-------- Dataset excerpts --------
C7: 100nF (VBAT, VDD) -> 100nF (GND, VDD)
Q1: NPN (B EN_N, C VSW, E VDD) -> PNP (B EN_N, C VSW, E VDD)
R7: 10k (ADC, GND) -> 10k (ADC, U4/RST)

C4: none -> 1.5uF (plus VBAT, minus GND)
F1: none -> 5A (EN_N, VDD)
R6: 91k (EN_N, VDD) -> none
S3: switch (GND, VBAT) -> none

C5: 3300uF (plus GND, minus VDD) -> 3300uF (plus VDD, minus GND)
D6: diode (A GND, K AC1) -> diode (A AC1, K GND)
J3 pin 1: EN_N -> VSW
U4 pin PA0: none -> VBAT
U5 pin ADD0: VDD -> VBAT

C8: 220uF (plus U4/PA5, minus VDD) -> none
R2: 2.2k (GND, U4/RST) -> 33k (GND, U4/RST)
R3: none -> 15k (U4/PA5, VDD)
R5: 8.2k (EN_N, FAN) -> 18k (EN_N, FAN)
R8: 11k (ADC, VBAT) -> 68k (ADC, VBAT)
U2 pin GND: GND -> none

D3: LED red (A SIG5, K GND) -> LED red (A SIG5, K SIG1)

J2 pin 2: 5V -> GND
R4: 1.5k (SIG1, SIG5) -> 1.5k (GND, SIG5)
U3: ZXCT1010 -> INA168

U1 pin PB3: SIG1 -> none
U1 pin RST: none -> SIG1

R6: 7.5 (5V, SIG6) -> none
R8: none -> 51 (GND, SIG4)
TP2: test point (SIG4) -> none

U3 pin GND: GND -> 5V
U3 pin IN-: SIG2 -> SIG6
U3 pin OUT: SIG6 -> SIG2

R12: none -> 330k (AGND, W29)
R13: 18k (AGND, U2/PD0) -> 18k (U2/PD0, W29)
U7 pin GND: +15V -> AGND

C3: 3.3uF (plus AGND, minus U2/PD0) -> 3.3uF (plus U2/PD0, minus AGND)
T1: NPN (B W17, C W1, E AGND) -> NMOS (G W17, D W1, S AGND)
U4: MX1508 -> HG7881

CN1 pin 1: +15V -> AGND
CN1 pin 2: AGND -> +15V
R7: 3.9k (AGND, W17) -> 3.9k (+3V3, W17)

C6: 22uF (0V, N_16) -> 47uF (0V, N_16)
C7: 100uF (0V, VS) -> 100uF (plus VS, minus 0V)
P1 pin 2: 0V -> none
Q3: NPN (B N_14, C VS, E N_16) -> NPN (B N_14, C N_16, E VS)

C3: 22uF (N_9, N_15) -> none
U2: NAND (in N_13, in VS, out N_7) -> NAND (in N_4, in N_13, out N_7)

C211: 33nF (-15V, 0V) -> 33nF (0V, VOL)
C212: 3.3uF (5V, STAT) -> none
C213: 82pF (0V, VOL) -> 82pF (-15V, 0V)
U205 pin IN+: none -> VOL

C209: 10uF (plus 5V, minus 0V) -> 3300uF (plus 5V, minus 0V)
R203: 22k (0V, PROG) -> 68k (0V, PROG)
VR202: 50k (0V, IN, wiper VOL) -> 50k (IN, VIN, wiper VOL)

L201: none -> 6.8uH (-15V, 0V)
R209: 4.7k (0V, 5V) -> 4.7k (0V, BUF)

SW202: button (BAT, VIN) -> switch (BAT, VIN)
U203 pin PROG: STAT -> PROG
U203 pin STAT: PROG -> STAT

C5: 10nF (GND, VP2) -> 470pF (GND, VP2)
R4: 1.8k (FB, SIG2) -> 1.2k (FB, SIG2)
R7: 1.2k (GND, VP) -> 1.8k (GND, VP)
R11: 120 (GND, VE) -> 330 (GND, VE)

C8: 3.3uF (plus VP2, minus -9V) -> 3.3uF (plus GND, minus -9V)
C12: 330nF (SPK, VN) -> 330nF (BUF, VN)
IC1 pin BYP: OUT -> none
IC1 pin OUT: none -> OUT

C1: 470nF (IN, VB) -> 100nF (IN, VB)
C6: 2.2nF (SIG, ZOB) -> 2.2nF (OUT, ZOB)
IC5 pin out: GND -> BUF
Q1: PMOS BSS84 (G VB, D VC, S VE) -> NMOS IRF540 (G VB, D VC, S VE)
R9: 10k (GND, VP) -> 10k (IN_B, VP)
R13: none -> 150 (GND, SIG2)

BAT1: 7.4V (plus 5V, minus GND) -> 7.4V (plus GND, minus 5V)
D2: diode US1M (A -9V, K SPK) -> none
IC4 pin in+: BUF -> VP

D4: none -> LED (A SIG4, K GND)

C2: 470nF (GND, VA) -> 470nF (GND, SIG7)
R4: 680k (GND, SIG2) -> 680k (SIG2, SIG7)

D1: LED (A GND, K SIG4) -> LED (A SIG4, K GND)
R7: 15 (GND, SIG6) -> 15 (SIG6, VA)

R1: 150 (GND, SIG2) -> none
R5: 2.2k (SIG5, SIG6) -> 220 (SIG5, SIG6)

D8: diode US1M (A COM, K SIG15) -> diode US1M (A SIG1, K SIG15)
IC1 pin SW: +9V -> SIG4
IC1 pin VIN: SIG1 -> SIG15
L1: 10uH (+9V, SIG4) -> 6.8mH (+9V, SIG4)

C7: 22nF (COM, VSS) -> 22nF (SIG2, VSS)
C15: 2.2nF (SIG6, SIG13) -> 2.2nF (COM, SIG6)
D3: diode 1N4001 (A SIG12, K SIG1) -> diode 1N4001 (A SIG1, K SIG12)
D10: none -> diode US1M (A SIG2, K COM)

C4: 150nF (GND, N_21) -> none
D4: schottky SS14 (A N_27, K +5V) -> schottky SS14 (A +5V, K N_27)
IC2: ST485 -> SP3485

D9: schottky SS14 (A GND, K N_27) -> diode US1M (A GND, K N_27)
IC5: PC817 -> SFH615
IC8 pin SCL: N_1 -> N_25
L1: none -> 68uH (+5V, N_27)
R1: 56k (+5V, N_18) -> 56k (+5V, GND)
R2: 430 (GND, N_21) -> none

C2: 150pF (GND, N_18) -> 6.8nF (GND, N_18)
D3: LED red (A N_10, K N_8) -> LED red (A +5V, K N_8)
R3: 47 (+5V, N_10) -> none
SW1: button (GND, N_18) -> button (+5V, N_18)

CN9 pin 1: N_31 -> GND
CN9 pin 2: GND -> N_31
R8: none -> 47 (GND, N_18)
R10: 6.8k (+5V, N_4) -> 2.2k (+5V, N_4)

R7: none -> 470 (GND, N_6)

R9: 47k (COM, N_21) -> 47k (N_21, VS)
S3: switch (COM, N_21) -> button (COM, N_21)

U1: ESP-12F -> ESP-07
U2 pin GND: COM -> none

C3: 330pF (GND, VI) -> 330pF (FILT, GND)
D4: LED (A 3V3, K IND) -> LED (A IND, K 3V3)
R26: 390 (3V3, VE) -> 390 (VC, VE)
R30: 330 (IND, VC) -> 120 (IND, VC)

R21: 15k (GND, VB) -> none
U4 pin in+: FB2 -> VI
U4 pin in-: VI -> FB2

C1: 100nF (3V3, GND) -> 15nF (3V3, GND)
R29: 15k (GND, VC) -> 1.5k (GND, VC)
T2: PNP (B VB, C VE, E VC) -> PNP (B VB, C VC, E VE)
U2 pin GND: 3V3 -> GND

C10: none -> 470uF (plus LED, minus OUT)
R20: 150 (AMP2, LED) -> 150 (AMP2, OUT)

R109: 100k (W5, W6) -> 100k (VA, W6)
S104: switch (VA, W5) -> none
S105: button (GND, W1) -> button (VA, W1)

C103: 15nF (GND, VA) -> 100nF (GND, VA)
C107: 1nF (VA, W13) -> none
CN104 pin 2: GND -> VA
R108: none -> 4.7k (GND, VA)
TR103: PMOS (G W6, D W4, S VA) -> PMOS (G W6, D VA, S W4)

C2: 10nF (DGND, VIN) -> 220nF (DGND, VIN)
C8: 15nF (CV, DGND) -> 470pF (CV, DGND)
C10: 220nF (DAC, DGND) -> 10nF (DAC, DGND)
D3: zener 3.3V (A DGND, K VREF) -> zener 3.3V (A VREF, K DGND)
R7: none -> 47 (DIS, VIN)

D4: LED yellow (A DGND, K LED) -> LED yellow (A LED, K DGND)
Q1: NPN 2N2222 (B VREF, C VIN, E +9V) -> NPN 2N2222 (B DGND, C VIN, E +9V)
--------
#### Work item
Throughout the records above, find the lines in which the word "PMOS" appears and return them.

#### Solution below
Q1: PMOS BSS84 (G VB, D VC, S VE) -> NMOS IRF540 (G VB, D VC, S VE)
TR103: PMOS (G W6, D W4, S VA) -> PMOS (G W6, D VA, S W4)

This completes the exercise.